[Spatial reasoning data]
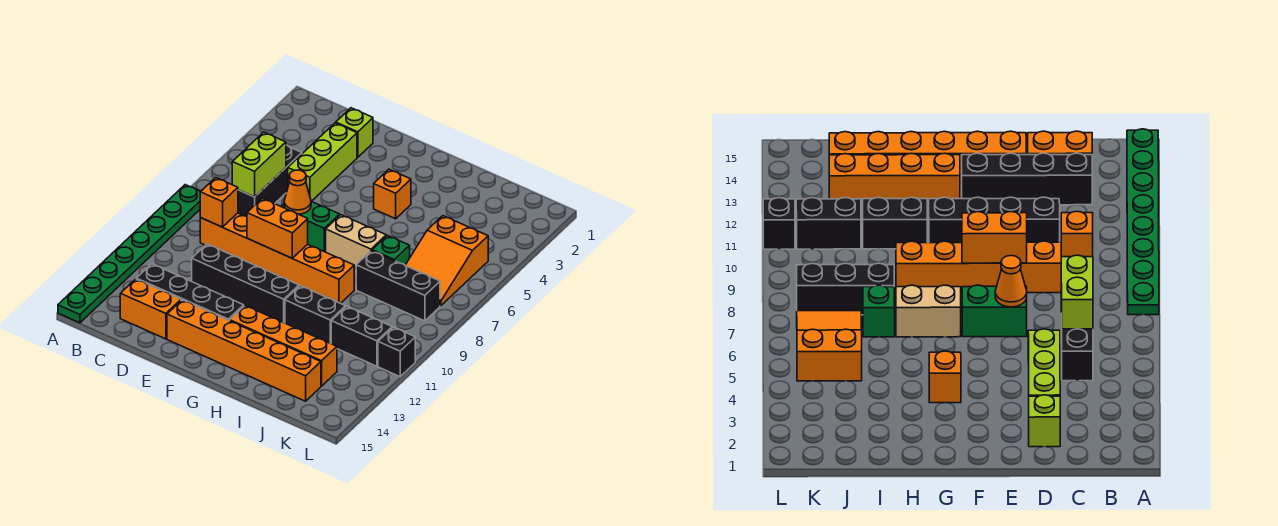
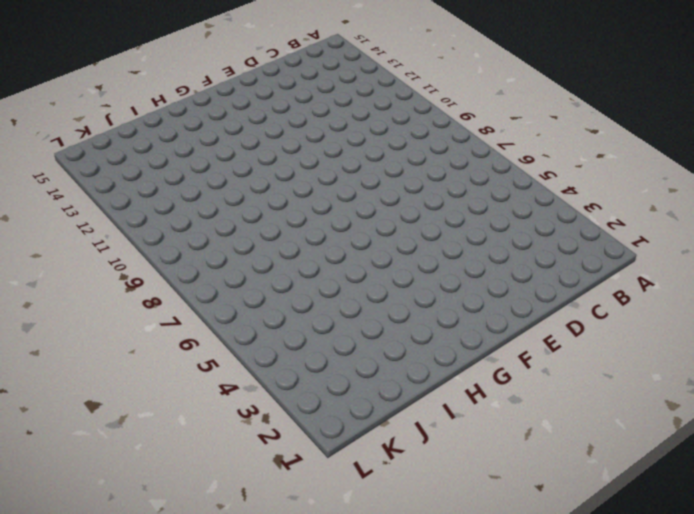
none -> green plate A8:A15 level 1
none -> black brick C5:C7 level 1
none -> orange brick C9:H9 level 1

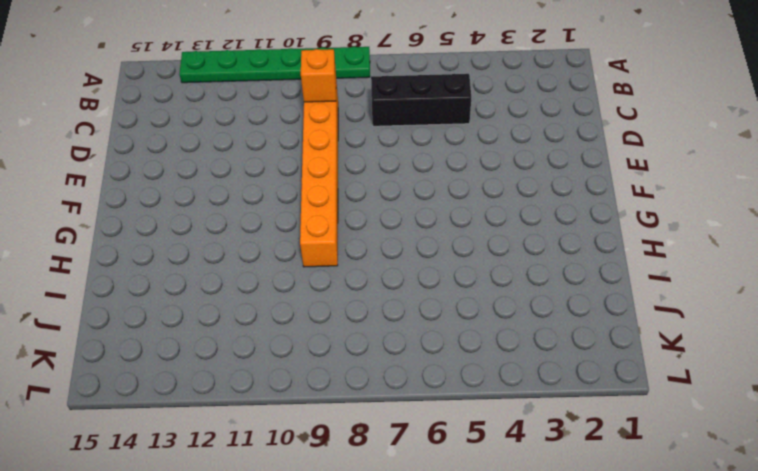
green plate A8:A13 level 1 -> green plate A8:A15 level 1
none -> black brick C13:F13 level 1
none -> orange brick C14:D14 level 1
none -> lime brick D2 level 1

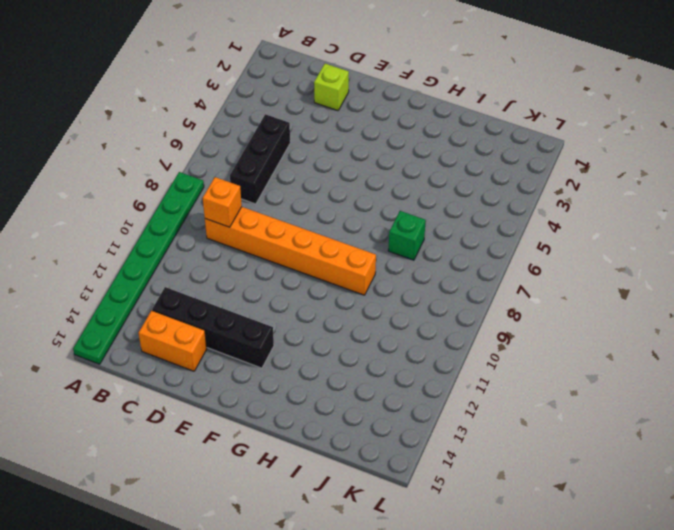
none -> lime brick D3:D5 level 1
none -> black brick D11:G11 level 1
none -> green brick E7:F7 level 1

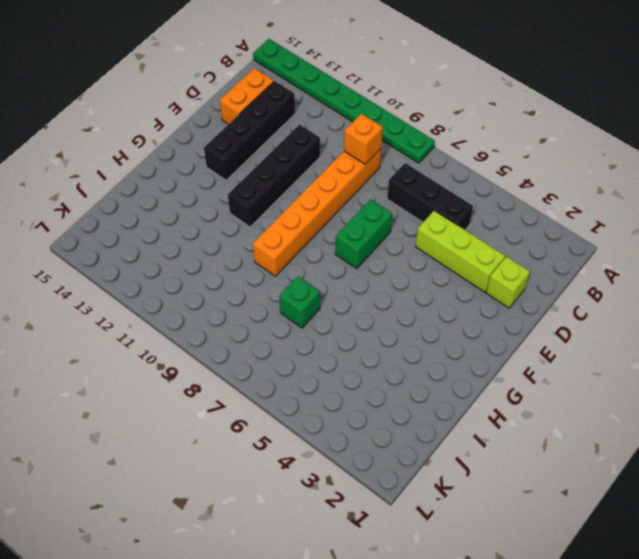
none -> orange brick E14:J14 level 1
none -> orange brick G4 level 1
none -> tan brick G7:H7 level 1

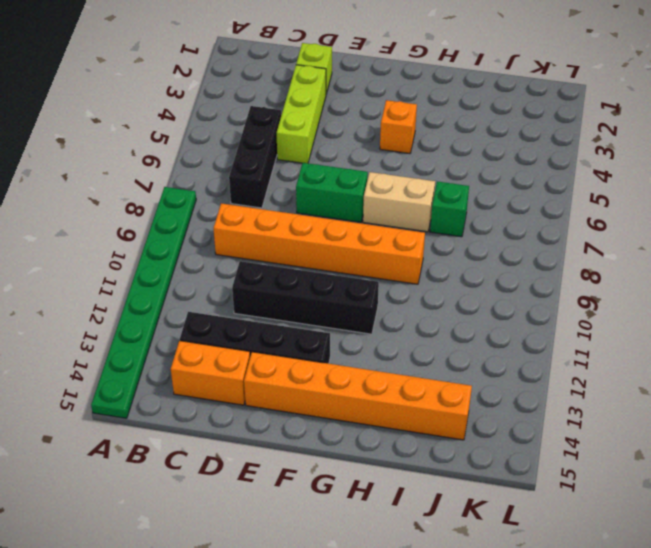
none -> orange brick G13:J13 level 1
none -> black brick H11:I11 level 1
none -> black brick I8:K8 level 1

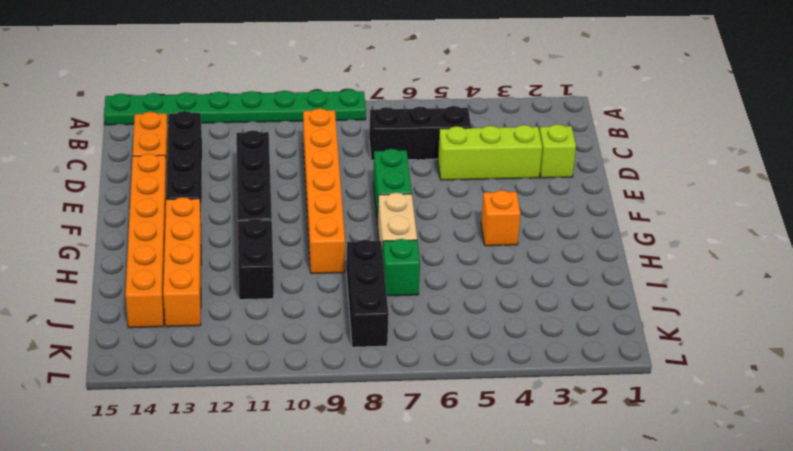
none -> orange slope J5:K7 level 1 top 5
none -> black brick J11:K11 level 1
none -> black brick L11 level 1

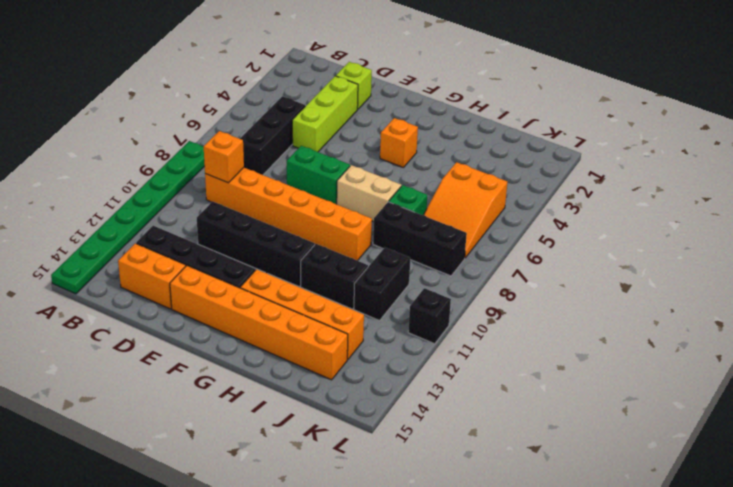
black brick J10:J11 level 1 -> black brick J11:K11 level 1
none -> lime brick C6:C7 level 2
none -> orange cone E7 level 2
none -> orange brick E9:F9 level 2

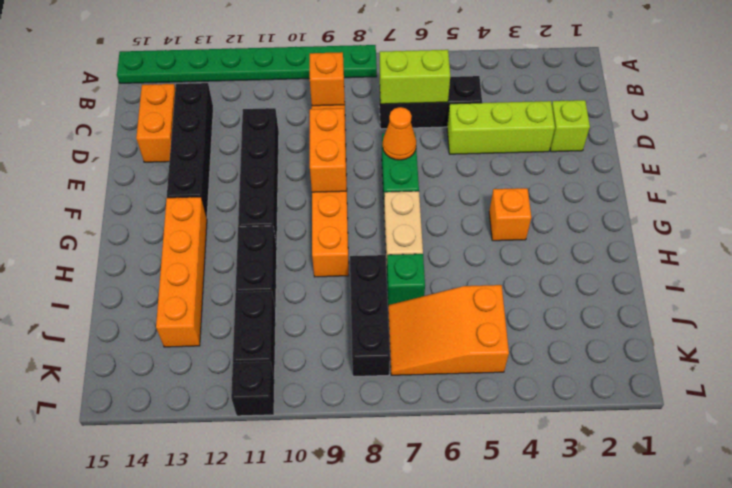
none -> orange brick E14:J14 level 1

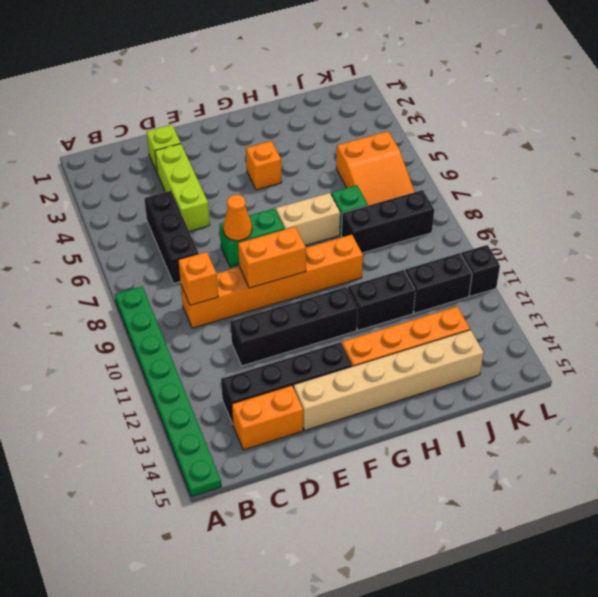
tan brick E14:J14 level 1 -> orange brick E14:J14 level 1
none -> lime brick C6:C7 level 2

▶ **EXERCISE OBJECTIVE**
The word to find is "black". Copy every line of the data that holds it.

▶ **SOLVED EXERCISE**
none -> black brick C5:C7 level 1
none -> black brick C13:F13 level 1
none -> black brick D11:G11 level 1
none -> black brick H11:I11 level 1
none -> black brick I8:K8 level 1
none -> black brick J11:K11 level 1
none -> black brick L11 level 1
black brick J10:J11 level 1 -> black brick J11:K11 level 1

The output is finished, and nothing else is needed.